An exact, line-by-line copy is needed, beginning at the line with "IC2: ATtiny25 -> ATtiny13A" and ending at the last line of the listing below.
[Start of Attachment]
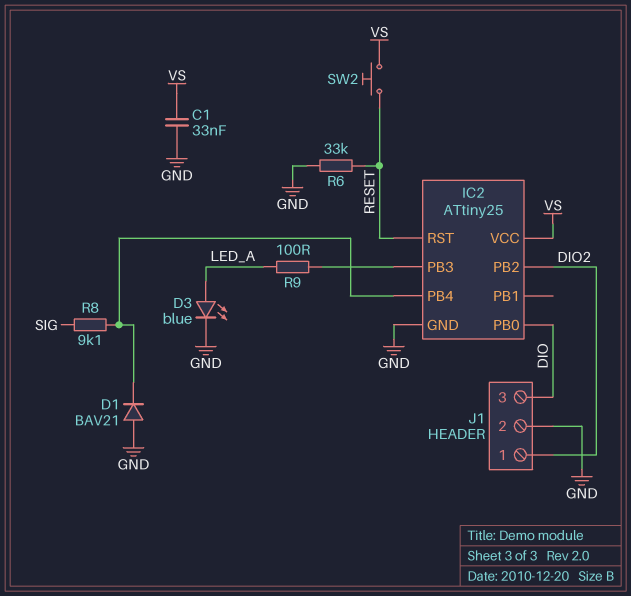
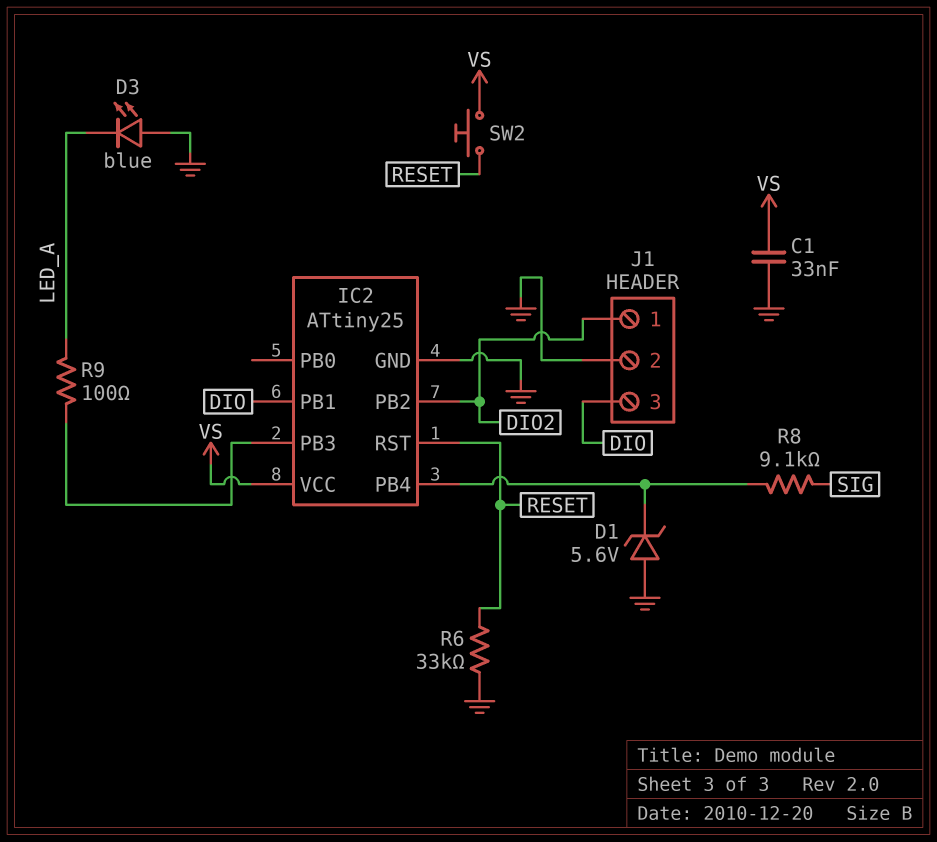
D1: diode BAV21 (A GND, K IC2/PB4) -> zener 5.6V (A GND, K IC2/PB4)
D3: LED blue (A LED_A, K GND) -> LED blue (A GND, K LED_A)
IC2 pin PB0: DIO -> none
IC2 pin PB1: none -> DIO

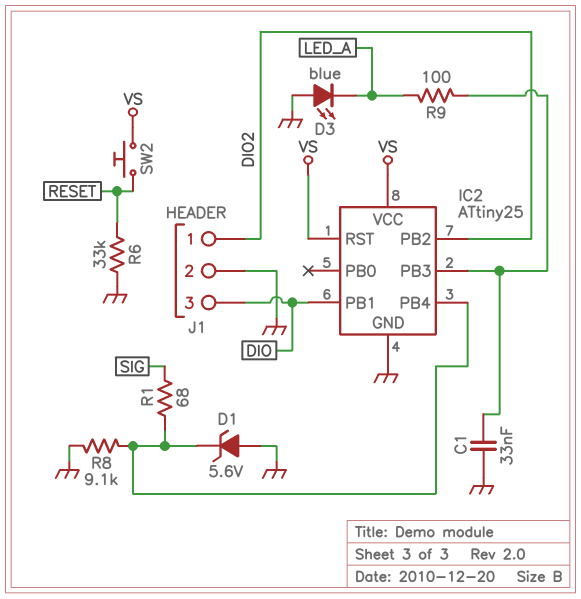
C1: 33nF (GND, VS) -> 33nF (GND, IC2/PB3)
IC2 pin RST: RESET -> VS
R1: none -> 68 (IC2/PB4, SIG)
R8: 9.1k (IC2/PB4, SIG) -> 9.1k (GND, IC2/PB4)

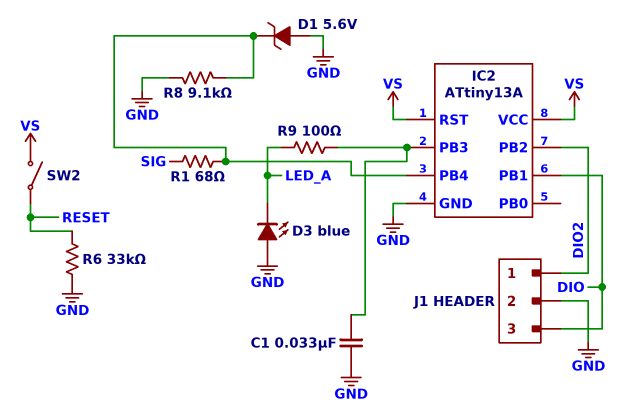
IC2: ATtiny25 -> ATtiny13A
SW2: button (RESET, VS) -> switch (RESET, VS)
[End of Attachment]
TASK SOLUTION –
IC2: ATtiny25 -> ATtiny13A
SW2: button (RESET, VS) -> switch (RESET, VS)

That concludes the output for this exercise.